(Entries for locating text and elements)
--- begin ---
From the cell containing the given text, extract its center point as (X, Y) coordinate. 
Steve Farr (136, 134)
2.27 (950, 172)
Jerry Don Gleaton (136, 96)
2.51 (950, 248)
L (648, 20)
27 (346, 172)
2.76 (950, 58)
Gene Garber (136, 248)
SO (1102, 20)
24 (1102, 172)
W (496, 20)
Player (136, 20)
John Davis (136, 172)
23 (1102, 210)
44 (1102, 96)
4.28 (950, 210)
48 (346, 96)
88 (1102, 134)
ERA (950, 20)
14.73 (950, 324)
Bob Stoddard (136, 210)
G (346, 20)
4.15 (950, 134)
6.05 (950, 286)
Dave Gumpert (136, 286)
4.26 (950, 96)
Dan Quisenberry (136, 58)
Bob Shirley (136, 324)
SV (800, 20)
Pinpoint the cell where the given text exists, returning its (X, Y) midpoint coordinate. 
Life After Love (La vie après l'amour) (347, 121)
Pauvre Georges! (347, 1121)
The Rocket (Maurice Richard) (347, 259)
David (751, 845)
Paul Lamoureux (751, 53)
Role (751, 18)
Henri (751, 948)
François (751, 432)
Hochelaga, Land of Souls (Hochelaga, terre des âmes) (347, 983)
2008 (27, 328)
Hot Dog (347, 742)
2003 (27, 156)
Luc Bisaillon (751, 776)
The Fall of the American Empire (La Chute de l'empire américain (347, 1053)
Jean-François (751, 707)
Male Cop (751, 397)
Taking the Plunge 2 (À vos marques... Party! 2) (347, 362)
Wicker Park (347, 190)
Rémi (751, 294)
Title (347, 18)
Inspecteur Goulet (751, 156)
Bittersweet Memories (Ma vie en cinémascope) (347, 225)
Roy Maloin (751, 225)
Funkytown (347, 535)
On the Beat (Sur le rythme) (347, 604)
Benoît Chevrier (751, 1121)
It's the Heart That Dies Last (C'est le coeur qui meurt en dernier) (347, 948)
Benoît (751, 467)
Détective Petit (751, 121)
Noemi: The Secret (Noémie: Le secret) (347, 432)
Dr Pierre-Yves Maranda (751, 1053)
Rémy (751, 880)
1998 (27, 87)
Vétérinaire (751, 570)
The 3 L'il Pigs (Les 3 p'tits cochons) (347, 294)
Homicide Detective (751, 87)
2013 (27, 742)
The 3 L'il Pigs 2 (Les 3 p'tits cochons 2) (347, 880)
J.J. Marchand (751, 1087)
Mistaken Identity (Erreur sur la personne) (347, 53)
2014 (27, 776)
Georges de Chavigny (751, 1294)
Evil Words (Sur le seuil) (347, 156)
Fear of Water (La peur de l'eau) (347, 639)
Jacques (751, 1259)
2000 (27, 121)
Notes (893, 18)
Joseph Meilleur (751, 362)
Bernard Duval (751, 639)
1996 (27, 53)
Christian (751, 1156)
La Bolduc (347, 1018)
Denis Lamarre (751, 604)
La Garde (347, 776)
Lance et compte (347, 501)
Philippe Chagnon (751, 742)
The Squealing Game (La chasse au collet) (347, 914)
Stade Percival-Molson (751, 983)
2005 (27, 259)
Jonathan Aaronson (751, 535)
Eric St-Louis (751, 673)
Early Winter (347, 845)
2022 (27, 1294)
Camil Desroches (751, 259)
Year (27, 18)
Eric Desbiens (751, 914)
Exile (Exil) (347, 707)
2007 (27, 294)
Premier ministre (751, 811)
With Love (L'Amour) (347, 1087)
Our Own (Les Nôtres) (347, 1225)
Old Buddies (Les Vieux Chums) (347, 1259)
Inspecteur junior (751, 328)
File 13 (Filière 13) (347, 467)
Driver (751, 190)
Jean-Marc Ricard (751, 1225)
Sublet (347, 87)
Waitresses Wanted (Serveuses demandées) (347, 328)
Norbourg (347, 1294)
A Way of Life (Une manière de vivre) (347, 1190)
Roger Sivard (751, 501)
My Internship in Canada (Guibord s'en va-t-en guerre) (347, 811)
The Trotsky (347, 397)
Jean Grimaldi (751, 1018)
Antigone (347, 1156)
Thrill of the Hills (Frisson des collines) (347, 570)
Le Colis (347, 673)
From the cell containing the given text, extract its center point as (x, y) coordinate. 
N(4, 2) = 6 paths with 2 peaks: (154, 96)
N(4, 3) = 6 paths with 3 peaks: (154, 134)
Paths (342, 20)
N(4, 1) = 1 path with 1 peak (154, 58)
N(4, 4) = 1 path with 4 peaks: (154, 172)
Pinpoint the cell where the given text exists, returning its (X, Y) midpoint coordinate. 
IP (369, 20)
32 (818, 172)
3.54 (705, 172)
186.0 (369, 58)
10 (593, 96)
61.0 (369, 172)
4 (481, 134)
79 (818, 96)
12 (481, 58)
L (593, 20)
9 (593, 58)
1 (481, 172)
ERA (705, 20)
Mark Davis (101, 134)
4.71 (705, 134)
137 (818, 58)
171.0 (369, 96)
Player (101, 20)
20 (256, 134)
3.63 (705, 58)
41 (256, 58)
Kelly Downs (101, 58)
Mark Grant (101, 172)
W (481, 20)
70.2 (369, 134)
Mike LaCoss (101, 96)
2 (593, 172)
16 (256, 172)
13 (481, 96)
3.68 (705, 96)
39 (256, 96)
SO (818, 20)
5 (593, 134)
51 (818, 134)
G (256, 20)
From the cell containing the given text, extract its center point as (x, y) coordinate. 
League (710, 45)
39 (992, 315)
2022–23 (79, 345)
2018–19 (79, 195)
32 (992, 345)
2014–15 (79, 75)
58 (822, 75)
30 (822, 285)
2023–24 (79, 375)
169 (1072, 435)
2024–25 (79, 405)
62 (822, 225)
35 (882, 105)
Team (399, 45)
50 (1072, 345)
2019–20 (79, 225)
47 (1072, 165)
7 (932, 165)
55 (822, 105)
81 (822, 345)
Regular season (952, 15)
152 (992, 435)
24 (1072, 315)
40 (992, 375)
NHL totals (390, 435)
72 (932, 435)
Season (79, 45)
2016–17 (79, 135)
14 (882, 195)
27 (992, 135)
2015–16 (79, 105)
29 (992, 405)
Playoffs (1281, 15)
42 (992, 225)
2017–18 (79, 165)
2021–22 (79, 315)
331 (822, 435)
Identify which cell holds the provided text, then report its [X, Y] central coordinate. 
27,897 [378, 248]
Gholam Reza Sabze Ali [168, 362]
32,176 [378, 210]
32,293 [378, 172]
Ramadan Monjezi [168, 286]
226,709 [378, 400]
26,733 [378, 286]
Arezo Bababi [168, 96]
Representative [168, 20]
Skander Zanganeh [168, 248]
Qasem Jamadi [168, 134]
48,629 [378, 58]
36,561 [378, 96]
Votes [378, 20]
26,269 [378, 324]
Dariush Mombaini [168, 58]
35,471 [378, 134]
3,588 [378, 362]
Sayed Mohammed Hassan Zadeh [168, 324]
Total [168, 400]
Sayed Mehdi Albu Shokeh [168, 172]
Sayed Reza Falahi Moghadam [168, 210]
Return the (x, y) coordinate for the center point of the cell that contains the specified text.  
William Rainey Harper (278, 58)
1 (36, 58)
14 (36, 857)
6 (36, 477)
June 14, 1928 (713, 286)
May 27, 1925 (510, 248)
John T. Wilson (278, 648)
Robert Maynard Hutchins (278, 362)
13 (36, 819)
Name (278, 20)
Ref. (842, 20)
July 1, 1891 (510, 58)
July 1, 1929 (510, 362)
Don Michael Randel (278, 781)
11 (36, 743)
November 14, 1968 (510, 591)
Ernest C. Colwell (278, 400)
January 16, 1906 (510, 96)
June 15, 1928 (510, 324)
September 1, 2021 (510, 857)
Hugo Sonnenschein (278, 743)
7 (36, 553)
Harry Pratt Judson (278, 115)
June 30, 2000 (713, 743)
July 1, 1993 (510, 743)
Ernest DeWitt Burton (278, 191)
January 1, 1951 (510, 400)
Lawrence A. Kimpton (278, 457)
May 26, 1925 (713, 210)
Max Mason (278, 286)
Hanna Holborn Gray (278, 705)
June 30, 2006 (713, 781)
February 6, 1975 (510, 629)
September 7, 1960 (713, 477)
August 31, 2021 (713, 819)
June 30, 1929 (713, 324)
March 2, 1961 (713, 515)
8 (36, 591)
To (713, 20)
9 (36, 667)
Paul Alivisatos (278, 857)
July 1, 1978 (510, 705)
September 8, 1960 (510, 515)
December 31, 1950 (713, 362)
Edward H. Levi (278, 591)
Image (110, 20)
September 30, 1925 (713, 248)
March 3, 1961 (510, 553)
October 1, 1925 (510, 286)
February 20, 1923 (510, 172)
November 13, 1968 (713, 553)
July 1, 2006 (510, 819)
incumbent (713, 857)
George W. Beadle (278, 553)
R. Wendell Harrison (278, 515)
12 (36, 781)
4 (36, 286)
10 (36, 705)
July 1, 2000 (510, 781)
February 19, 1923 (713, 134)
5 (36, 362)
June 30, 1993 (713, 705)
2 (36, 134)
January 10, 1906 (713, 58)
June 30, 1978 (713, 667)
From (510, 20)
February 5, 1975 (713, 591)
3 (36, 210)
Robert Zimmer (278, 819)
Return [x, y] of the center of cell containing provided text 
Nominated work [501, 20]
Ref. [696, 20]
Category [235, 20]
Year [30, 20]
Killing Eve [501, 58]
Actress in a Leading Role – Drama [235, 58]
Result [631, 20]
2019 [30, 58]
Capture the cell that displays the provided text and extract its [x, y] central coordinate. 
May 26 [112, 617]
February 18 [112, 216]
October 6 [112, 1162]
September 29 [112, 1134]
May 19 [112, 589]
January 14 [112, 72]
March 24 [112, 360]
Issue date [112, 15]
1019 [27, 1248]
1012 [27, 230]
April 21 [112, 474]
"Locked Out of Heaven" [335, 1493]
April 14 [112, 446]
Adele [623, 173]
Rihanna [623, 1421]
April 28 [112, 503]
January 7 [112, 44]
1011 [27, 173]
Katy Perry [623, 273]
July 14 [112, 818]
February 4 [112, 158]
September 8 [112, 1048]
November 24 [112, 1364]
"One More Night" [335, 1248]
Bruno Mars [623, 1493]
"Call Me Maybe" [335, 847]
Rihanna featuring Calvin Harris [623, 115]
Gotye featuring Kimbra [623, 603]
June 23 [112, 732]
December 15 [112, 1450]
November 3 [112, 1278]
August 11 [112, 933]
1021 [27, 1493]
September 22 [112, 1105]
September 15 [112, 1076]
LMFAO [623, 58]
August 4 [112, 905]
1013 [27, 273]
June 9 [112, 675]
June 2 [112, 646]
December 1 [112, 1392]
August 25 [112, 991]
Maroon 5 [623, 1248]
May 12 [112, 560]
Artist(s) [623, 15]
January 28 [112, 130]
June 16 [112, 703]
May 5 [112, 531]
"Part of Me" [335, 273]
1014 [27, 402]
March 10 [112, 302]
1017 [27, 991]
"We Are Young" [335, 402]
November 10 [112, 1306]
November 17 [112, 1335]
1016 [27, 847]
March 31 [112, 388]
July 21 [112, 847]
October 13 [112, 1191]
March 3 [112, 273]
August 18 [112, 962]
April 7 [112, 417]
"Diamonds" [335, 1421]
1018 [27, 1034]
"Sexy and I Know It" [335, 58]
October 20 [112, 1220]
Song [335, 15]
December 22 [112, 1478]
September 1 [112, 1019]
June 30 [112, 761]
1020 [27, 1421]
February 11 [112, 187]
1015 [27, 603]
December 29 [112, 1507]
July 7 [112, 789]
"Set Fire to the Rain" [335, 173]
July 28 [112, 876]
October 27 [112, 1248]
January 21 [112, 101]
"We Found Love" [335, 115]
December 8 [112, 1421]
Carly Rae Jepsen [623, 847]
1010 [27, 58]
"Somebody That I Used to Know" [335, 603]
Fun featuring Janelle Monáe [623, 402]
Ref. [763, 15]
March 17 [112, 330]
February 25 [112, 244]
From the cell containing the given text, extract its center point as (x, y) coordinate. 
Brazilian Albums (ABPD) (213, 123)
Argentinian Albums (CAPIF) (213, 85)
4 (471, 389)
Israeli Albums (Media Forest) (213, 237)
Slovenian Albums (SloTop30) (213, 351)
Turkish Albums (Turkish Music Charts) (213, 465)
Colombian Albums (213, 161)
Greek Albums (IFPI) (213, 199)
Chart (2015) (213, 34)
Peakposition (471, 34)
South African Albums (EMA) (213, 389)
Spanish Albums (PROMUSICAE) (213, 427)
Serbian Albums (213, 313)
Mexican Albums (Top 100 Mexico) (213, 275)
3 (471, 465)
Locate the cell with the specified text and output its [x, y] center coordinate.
--- end ---
**YOUR GOAL**. Rename "Player" to "Pitcher" in the records from the first line through the line with "ERA (950, 20)", and reproduce only those lines with everything else unchanged.

**TASK SOLUTION**.
From the cell containing the given text, extract its center point as (X, Y) coordinate. 
Steve Farr (136, 134)
2.27 (950, 172)
Jerry Don Gleaton (136, 96)
2.51 (950, 248)
L (648, 20)
27 (346, 172)
2.76 (950, 58)
Gene Garber (136, 248)
SO (1102, 20)
24 (1102, 172)
W (496, 20)
Pitcher (136, 20)
John Davis (136, 172)
23 (1102, 210)
44 (1102, 96)
4.28 (950, 210)
48 (346, 96)
88 (1102, 134)
ERA (950, 20)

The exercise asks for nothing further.